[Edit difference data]
▬▬▬▬▬▬▬▬▬▬
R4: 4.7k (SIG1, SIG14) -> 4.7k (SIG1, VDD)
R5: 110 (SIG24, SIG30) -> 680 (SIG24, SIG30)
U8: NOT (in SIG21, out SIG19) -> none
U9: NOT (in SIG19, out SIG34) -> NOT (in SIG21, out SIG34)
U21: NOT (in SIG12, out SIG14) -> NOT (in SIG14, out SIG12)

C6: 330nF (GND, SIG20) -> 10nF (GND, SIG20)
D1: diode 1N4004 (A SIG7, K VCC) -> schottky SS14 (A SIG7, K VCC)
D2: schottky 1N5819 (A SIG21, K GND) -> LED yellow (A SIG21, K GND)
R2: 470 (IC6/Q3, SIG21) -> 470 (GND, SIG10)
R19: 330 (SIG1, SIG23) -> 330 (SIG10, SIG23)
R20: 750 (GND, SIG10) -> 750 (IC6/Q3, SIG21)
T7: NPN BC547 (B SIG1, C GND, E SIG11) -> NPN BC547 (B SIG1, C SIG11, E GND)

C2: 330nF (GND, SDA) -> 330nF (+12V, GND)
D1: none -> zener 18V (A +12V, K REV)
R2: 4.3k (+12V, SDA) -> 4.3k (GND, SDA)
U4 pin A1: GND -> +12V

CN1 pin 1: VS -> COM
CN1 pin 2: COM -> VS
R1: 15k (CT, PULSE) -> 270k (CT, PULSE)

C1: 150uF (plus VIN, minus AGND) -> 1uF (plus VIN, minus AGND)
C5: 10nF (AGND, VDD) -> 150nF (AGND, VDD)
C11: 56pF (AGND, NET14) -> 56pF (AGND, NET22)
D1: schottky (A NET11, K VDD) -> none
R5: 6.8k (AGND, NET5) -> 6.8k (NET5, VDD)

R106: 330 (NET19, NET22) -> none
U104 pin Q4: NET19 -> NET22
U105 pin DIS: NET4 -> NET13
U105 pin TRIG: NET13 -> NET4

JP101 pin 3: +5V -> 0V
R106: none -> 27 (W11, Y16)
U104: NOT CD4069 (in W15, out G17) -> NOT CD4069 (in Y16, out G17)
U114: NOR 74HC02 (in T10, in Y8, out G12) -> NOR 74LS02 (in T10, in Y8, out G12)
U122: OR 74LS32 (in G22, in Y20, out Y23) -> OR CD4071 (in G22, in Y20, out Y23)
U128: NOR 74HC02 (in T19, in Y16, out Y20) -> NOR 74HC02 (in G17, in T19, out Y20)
▬▬▬▬▬▬▬▬▬▬
WHAT THE TASK ASKS
Count up the lines in the entries above where the word "none" appears, and give the figure with nothing added.

WRITTEN ANSWER
5